Supplied material:
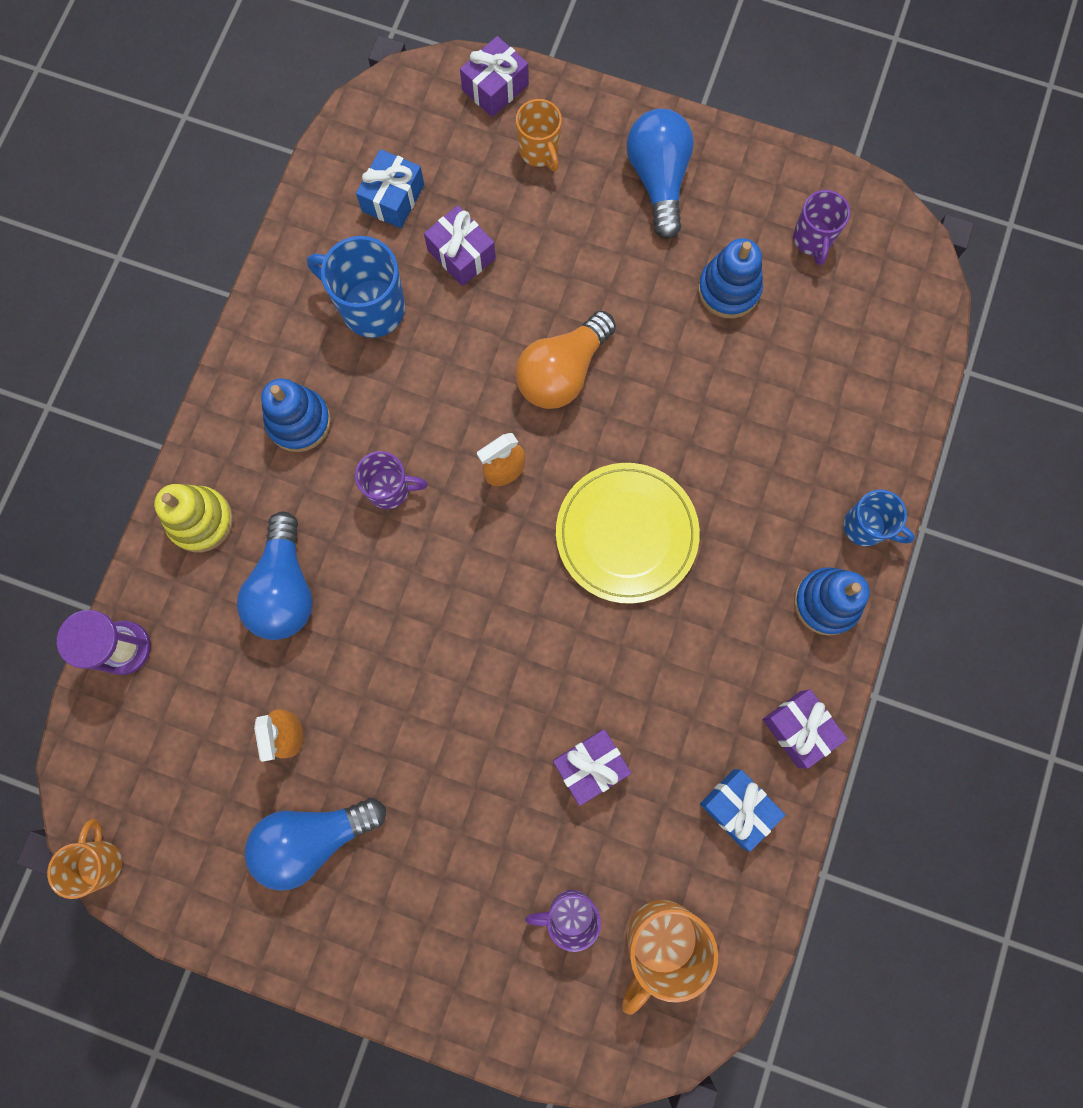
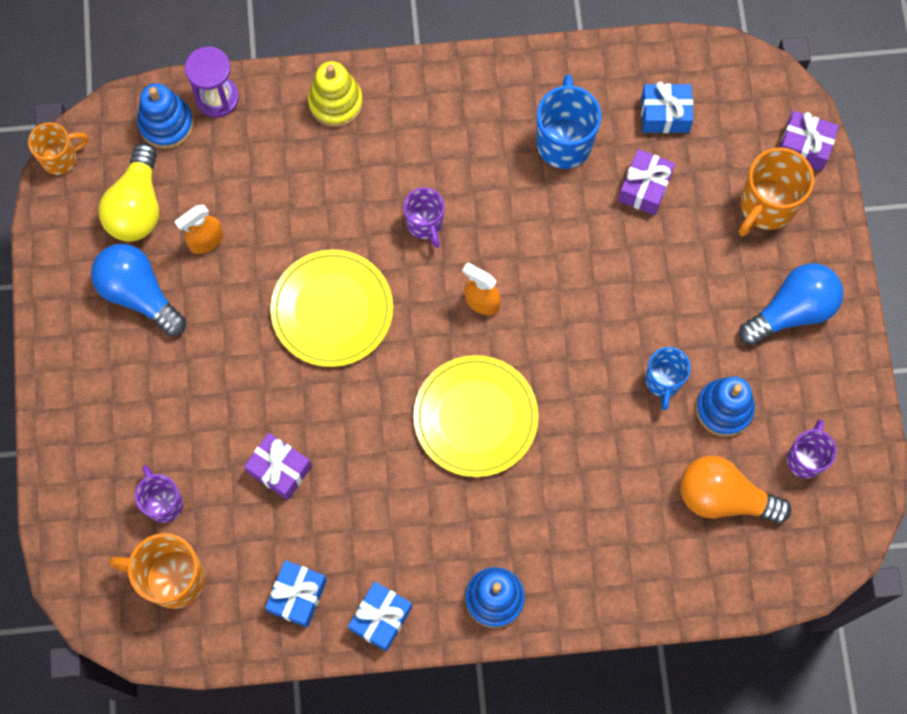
camera: 65 degrees right, 5 degrees down
(207, 795) = (137, 206): none -> yellow light bulb
(284, 588) = (312, 186): blue light bulb -> none
(299, 421) = (446, 134): blue stacking toy -> blue stacking toy (166, 124)
(437, 630) = (332, 310): none -> yellow plate
(539, 152) = (766, 207): orange mug -> orange mug, size x1.57
(562, 372) = (584, 309): orange light bulb -> orange light bulb (723, 497)
(799, 729) = (381, 618): purple gift -> blue gift
(812, 240) = (805, 458): purple mug -> purple mug turned 135 degrees clockwise
(865, 527) = (573, 605): blue mug -> blue mug (663, 381)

How to complete this task:
Work out how many lines in the listing contain "bulb", then write down that number and nothing else.

Task answer:
3